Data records
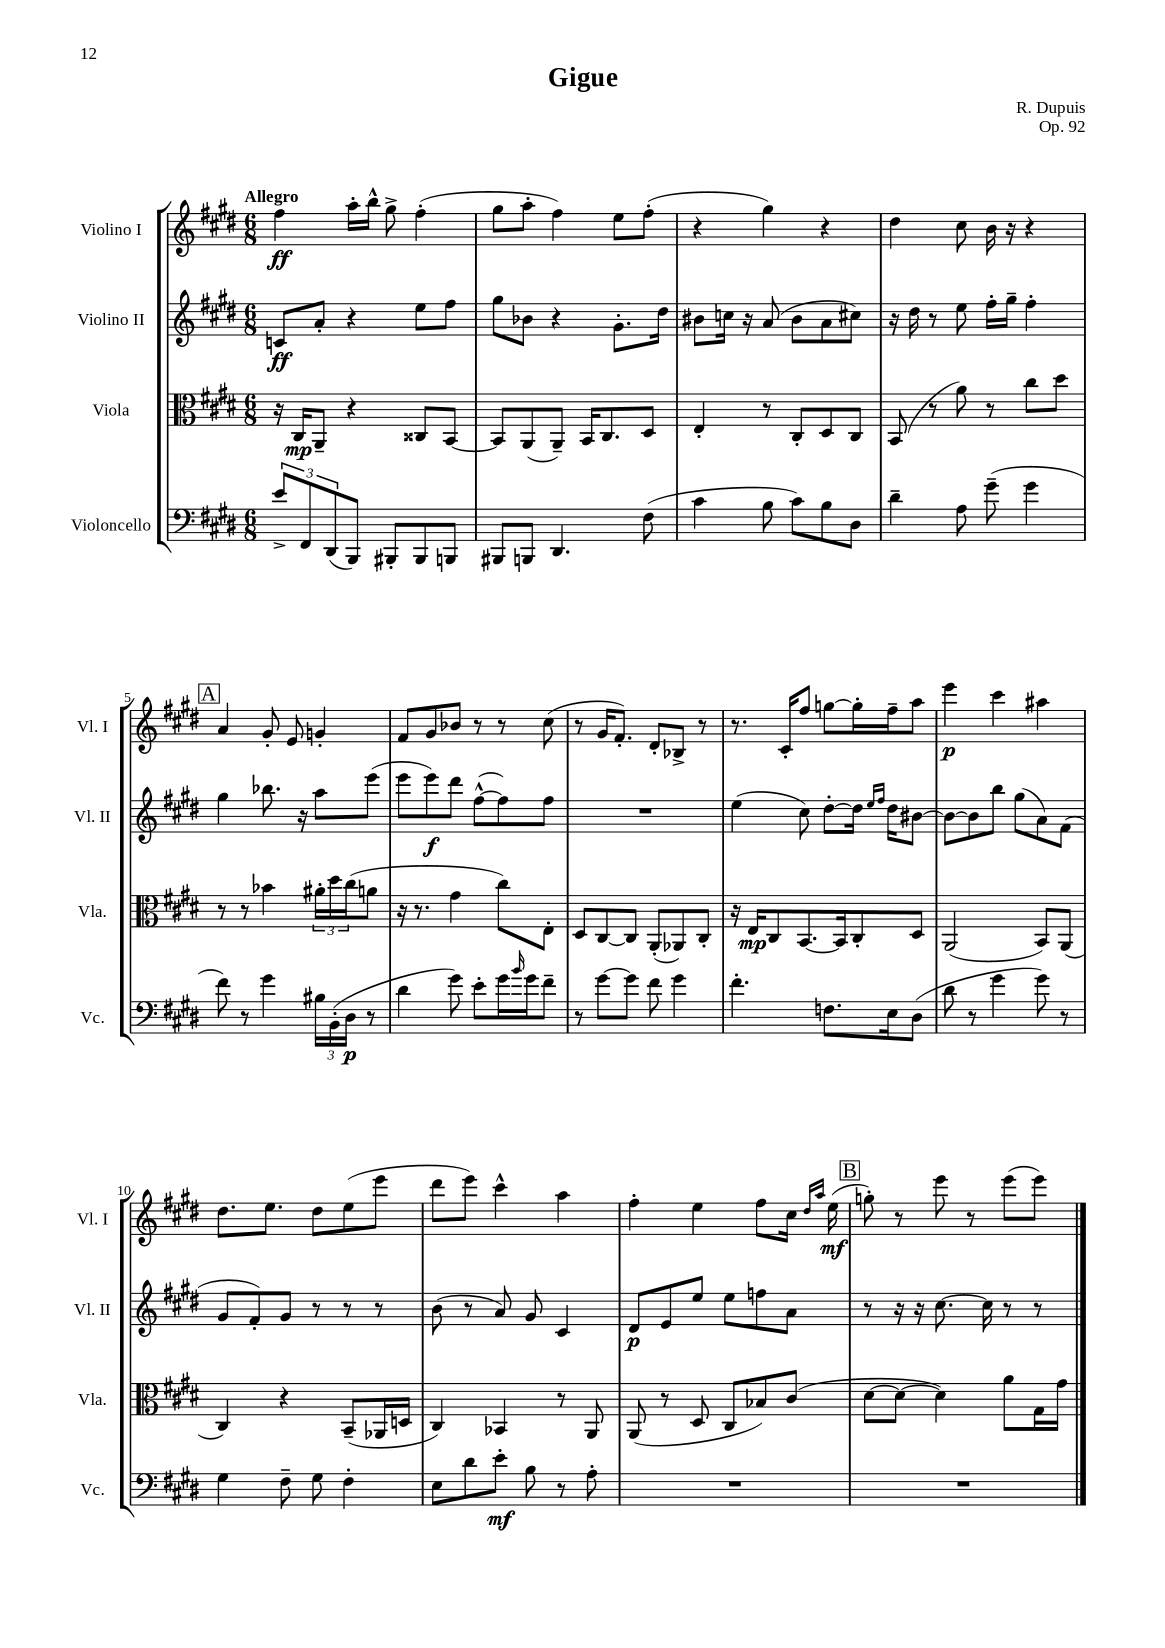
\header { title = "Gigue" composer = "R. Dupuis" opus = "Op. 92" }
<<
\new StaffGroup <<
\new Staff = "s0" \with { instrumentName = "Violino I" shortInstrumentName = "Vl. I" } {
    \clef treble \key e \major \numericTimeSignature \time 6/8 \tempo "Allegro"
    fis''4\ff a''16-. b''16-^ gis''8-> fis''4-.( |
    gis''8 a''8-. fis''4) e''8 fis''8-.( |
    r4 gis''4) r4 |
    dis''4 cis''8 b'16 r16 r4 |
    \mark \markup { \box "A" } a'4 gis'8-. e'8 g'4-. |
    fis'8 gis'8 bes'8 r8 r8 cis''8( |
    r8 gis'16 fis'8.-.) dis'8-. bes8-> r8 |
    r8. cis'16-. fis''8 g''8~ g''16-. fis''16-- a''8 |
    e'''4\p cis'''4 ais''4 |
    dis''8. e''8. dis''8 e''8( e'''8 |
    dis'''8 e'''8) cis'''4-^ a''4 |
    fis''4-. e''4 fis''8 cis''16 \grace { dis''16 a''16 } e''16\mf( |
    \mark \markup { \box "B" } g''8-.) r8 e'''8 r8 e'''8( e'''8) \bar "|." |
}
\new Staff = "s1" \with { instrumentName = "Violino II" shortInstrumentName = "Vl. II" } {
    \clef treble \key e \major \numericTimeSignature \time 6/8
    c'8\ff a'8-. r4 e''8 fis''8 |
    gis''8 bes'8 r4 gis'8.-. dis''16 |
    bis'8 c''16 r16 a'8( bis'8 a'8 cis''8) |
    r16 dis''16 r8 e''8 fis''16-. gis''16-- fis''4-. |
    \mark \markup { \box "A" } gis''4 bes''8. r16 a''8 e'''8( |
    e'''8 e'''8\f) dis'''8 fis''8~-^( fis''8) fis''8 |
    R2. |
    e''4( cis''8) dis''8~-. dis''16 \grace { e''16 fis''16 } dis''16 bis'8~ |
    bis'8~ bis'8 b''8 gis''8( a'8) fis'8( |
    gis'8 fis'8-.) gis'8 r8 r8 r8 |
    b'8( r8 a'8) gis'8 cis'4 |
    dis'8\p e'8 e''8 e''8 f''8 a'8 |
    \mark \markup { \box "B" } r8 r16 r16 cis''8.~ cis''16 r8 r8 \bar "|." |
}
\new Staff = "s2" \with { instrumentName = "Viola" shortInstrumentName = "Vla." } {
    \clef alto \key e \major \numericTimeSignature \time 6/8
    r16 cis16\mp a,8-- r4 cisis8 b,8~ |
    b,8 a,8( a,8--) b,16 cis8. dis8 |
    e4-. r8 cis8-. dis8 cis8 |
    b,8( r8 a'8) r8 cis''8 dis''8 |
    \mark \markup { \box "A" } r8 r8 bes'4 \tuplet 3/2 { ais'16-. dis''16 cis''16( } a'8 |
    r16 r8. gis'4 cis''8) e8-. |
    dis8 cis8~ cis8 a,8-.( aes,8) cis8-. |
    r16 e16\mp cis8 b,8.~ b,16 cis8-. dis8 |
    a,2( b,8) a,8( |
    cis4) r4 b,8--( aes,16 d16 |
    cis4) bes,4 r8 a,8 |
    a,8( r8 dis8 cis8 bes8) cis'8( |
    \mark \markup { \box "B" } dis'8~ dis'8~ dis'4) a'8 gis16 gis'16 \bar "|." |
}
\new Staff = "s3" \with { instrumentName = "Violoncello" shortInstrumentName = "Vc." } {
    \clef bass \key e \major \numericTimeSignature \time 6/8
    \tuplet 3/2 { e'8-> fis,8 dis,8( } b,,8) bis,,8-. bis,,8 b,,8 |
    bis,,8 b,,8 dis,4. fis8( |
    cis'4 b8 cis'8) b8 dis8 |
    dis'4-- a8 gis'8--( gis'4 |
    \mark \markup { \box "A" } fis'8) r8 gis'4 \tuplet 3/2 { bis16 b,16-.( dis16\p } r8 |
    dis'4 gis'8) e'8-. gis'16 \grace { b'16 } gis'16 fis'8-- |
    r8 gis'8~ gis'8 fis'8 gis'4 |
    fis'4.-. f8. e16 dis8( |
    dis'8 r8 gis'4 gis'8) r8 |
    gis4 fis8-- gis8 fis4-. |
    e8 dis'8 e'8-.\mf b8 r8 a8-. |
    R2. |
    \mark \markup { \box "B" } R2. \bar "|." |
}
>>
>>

=== To do ===
Edit all of these lines so that "Allegro" becomes "Andante" and nothing else changes. Leave the pictures out of your answer.

=== Response ===
\header { title = "Gigue" composer = "R. Dupuis" opus = "Op. 92" }
<<
\new StaffGroup <<
\new Staff = "s0" \with { instrumentName = "Violino I" shortInstrumentName = "Vl. I" } {
    \clef treble \key e \major \numericTimeSignature \time 6/8 \tempo "Andante"
    fis''4\ff a''16-. b''16-^ gis''8-> fis''4-.( |
    gis''8 a''8-. fis''4) e''8 fis''8-.( |
    r4 gis''4) r4 |
    dis''4 cis''8 b'16 r16 r4 |
    \mark \markup { \box "A" } a'4 gis'8-. e'8 g'4-. |
    fis'8 gis'8 bes'8 r8 r8 cis''8( |
    r8 gis'16 fis'8.-.) dis'8-. bes8-> r8 |
    r8. cis'16-. fis''8 g''8~ g''16-. fis''16-- a''8 |
    e'''4\p cis'''4 ais''4 |
    dis''8. e''8. dis''8 e''8( e'''8 |
    dis'''8 e'''8) cis'''4-^ a''4 |
    fis''4-. e''4 fis''8 cis''16 \grace { dis''16 a''16 } e''16\mf( |
    \mark \markup { \box "B" } g''8-.) r8 e'''8 r8 e'''8( e'''8) \bar "|." |
}
\new Staff = "s1" \with { instrumentName = "Violino II" shortInstrumentName = "Vl. II" } {
    \clef treble \key e \major \numericTimeSignature \time 6/8
    c'8\ff a'8-. r4 e''8 fis''8 |
    gis''8 bes'8 r4 gis'8.-. dis''16 |
    bis'8 c''16 r16 a'8( bis'8 a'8 cis''8) |
    r16 dis''16 r8 e''8 fis''16-. gis''16-- fis''4-. |
    \mark \markup { \box "A" } gis''4 bes''8. r16 a''8 e'''8( |
    e'''8 e'''8\f) dis'''8 fis''8~-^( fis''8) fis''8 |
    R2. |
    e''4( cis''8) dis''8~-. dis''16 \grace { e''16 fis''16 } dis''16 bis'8~ |
    bis'8~ bis'8 b''8 gis''8( a'8) fis'8( |
    gis'8 fis'8-.) gis'8 r8 r8 r8 |
    b'8( r8 a'8) gis'8 cis'4 |
    dis'8\p e'8 e''8 e''8 f''8 a'8 |
    \mark \markup { \box "B" } r8 r16 r16 cis''8.~ cis''16 r8 r8 \bar "|." |
}
\new Staff = "s2" \with { instrumentName = "Viola" shortInstrumentName = "Vla." } {
    \clef alto \key e \major \numericTimeSignature \time 6/8
    r16 cis16\mp a,8-- r4 cisis8 b,8~ |
    b,8 a,8( a,8--) b,16 cis8. dis8 |
    e4-. r8 cis8-. dis8 cis8 |
    b,8( r8 a'8) r8 cis''8 dis''8 |
    \mark \markup { \box "A" } r8 r8 bes'4 \tuplet 3/2 { ais'16-. dis''16 cis''16( } a'8 |
    r16 r8. gis'4 cis''8) e8-. |
    dis8 cis8~ cis8 a,8-.( aes,8) cis8-. |
    r16 e16\mp cis8 b,8.~ b,16 cis8-. dis8 |
    a,2( b,8) a,8( |
    cis4) r4 b,8--( aes,16 d16 |
    cis4) bes,4 r8 a,8 |
    a,8( r8 dis8 cis8 bes8) cis'8( |
    \mark \markup { \box "B" } dis'8~ dis'8~ dis'4) a'8 gis16 gis'16 \bar "|." |
}
\new Staff = "s3" \with { instrumentName = "Violoncello" shortInstrumentName = "Vc." } {
    \clef bass \key e \major \numericTimeSignature \time 6/8
    \tuplet 3/2 { e'8-> fis,8 dis,8( } b,,8) bis,,8-. bis,,8 b,,8 |
    bis,,8 b,,8 dis,4. fis8( |
    cis'4 b8 cis'8) b8 dis8 |
    dis'4-- a8 gis'8--( gis'4 |
    \mark \markup { \box "A" } fis'8) r8 gis'4 \tuplet 3/2 { bis16 b,16-.( dis16\p } r8 |
    dis'4 gis'8) e'8-. gis'16 \grace { b'16 } gis'16 fis'8-- |
    r8 gis'8~ gis'8 fis'8 gis'4 |
    fis'4.-. f8. e16 dis8( |
    dis'8 r8 gis'4 gis'8) r8 |
    gis4 fis8-- gis8 fis4-. |
    e8 dis'8 e'8-.\mf b8 r8 a8-. |
    R2. |
    \mark \markup { \box "B" } R2. \bar "|." |
}
>>
>>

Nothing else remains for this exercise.